INSTRUCTIONS TO FOLLOW -
Go over the data and copy out each line with "green" in it.

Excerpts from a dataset
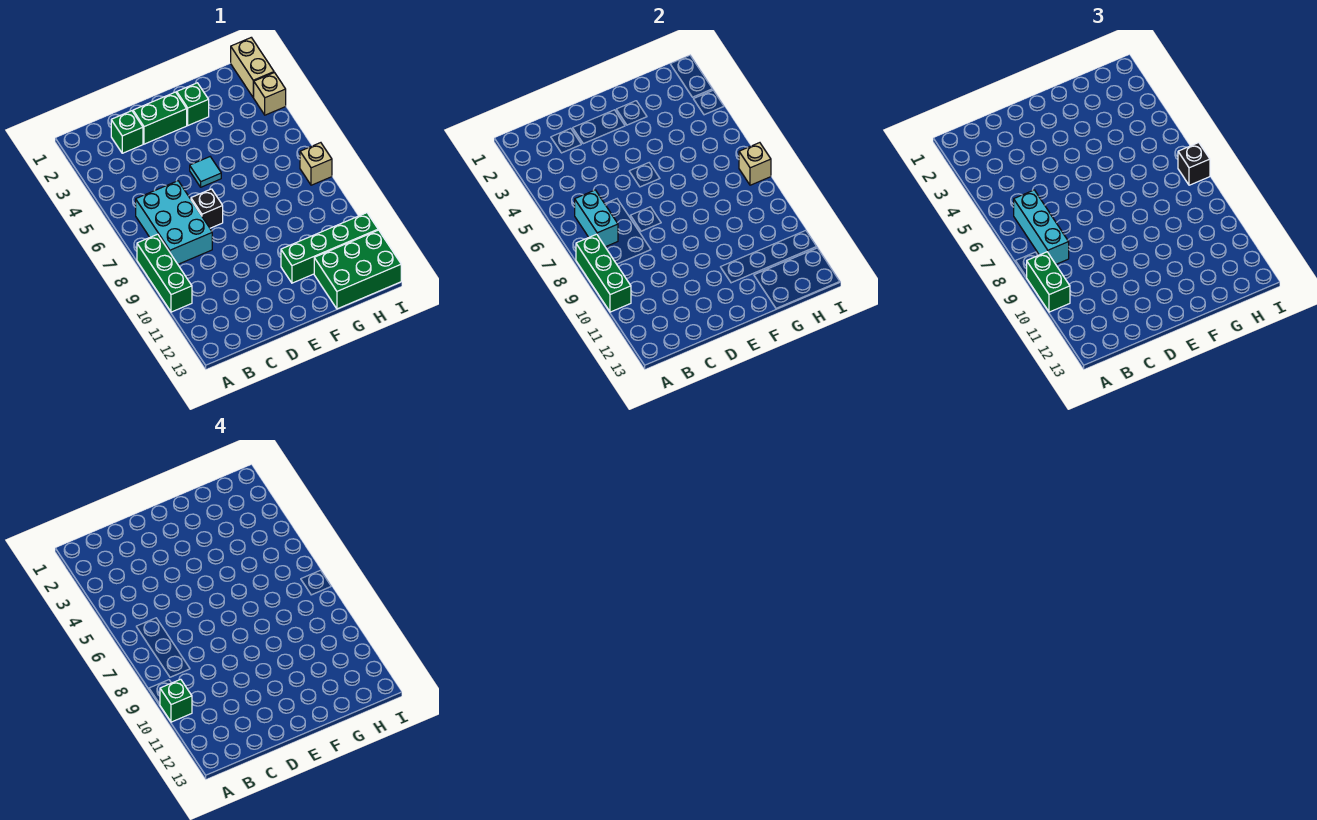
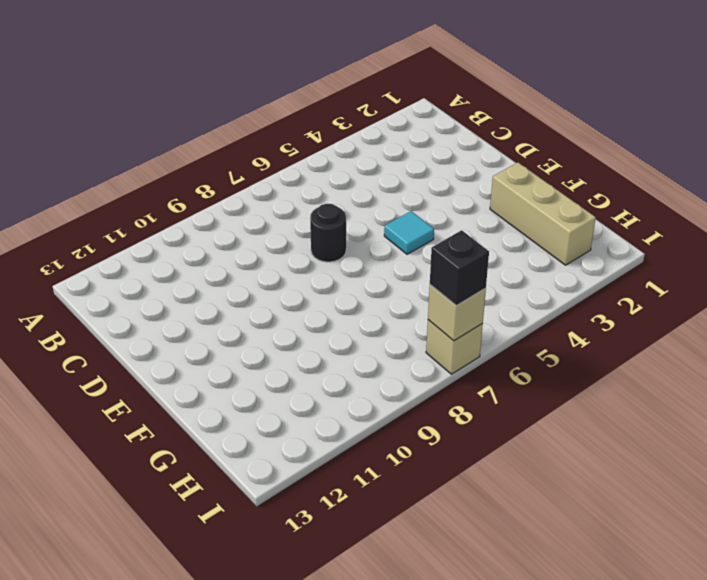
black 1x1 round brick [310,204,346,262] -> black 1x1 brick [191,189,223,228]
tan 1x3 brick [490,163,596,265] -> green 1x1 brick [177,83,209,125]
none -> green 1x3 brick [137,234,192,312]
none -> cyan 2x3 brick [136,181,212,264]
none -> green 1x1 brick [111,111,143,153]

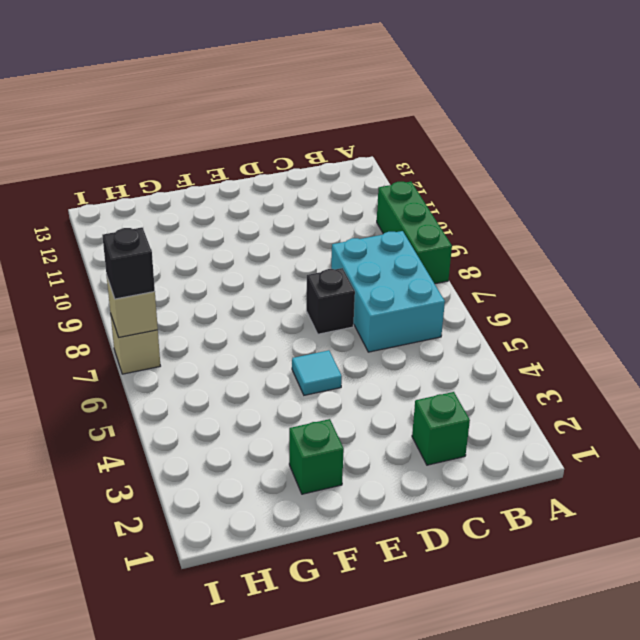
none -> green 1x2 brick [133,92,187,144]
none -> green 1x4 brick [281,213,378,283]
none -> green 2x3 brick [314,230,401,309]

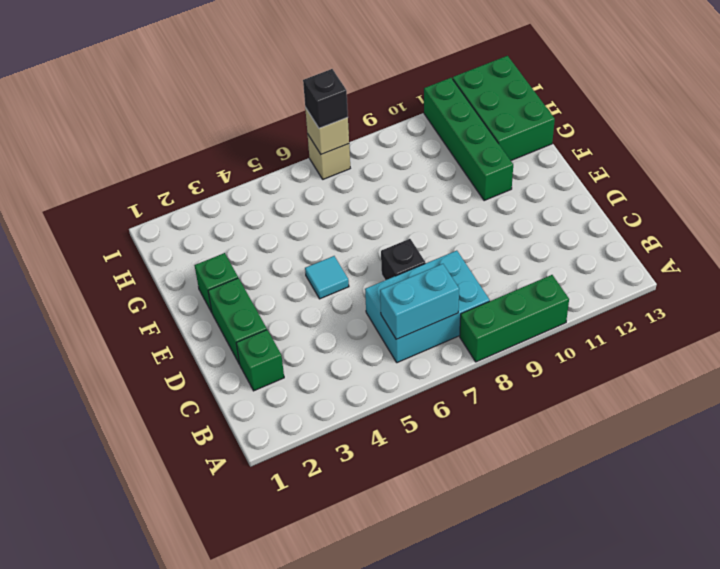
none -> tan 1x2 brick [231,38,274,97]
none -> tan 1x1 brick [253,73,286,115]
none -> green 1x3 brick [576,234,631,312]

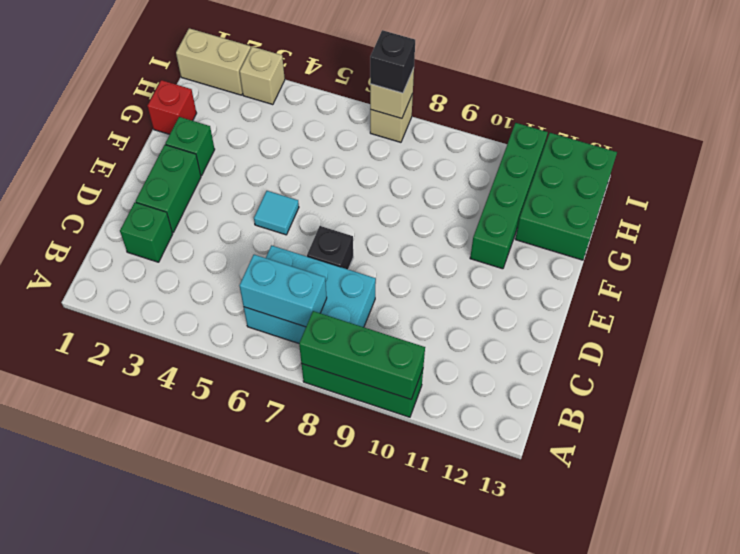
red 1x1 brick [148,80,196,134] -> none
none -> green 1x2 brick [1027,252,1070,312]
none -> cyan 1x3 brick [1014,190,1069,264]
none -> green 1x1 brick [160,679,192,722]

---

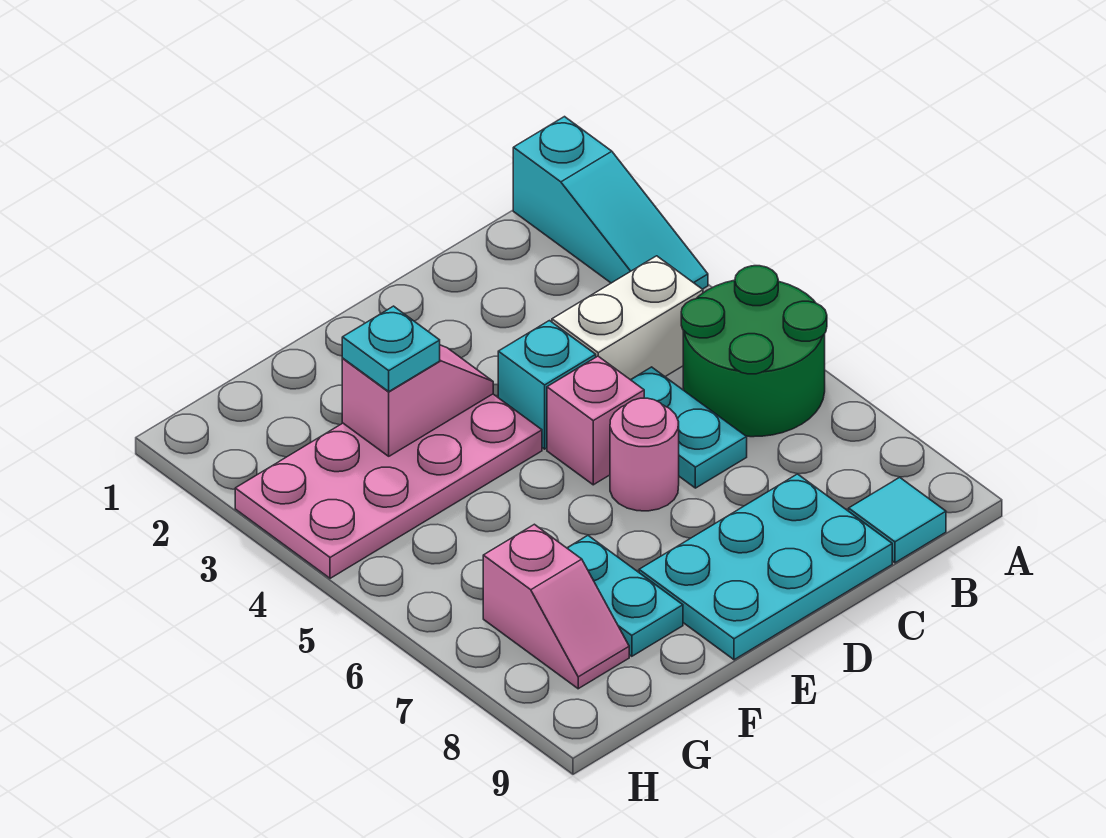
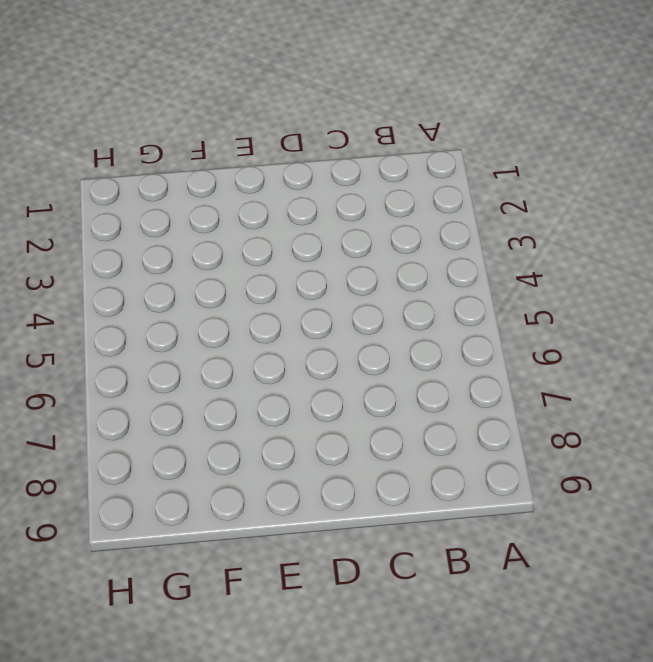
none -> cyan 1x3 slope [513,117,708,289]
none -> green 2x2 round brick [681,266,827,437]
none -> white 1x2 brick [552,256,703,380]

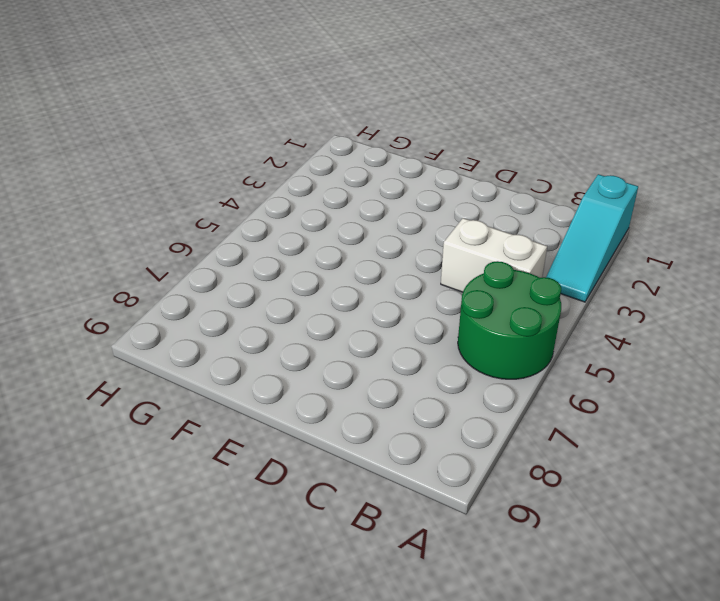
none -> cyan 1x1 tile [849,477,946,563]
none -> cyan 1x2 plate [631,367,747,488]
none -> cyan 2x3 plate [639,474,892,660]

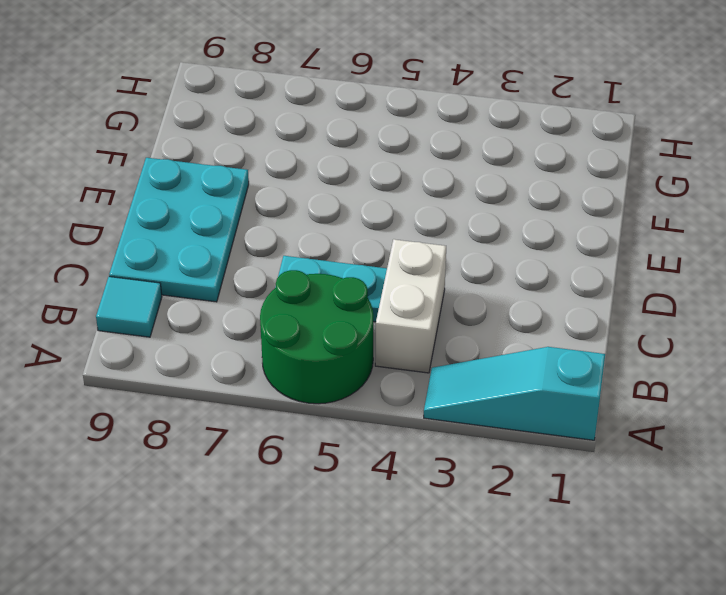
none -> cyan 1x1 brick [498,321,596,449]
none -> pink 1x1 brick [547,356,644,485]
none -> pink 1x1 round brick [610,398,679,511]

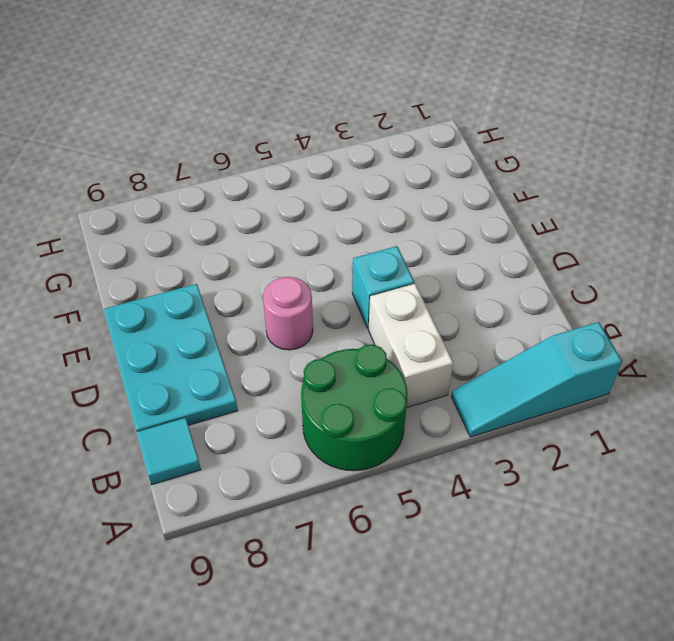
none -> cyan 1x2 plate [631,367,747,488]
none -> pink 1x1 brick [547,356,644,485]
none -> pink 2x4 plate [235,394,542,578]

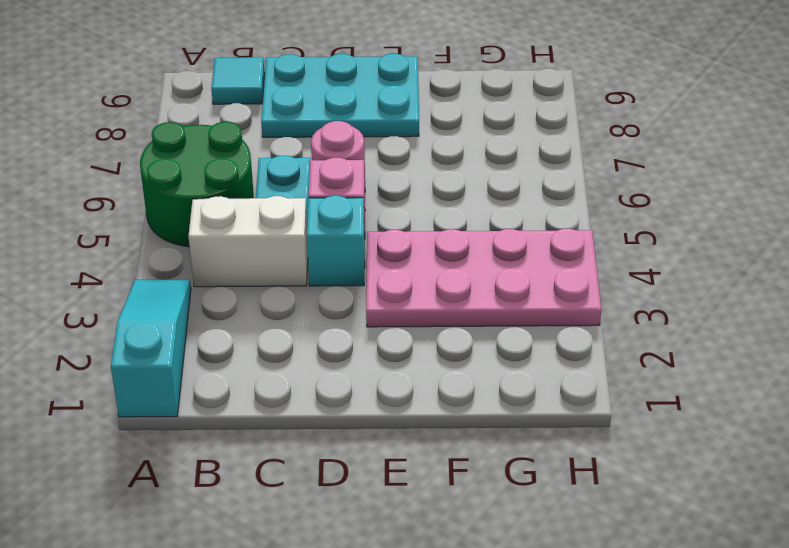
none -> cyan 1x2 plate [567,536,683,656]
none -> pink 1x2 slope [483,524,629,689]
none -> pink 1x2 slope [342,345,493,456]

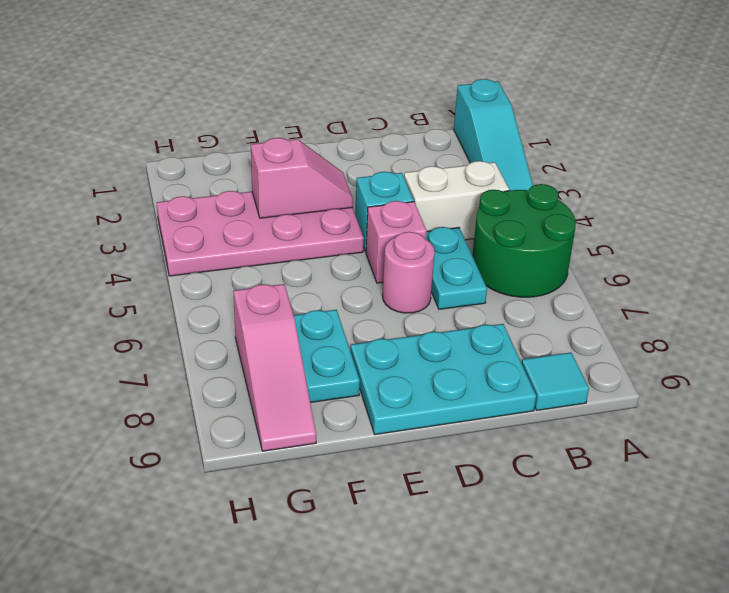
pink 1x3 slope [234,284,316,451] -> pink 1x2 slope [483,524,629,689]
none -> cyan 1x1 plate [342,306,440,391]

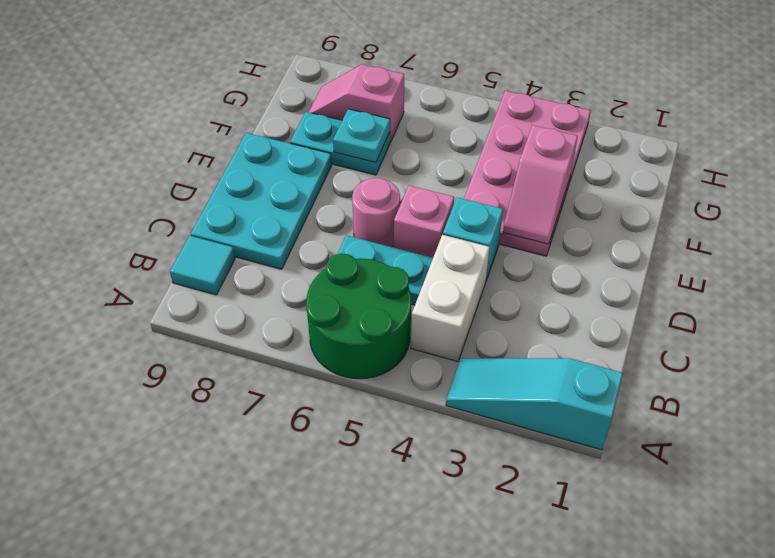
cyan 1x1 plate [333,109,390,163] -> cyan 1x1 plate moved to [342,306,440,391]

SOLUTION FOR THIS TASK -
tan 1x3 brick [490,163,596,265] -> green 1x1 brick [177,83,209,125]
none -> green 1x3 brick [137,234,192,312]
none -> green 1x1 brick [111,111,143,153]
none -> green 1x2 brick [133,92,187,144]
none -> green 1x4 brick [281,213,378,283]
none -> green 2x3 brick [314,230,401,309]
none -> green 1x3 brick [576,234,631,312]
none -> green 1x2 brick [1027,252,1070,312]
none -> green 1x1 brick [160,679,192,722]
none -> green 2x2 round brick [681,266,827,437]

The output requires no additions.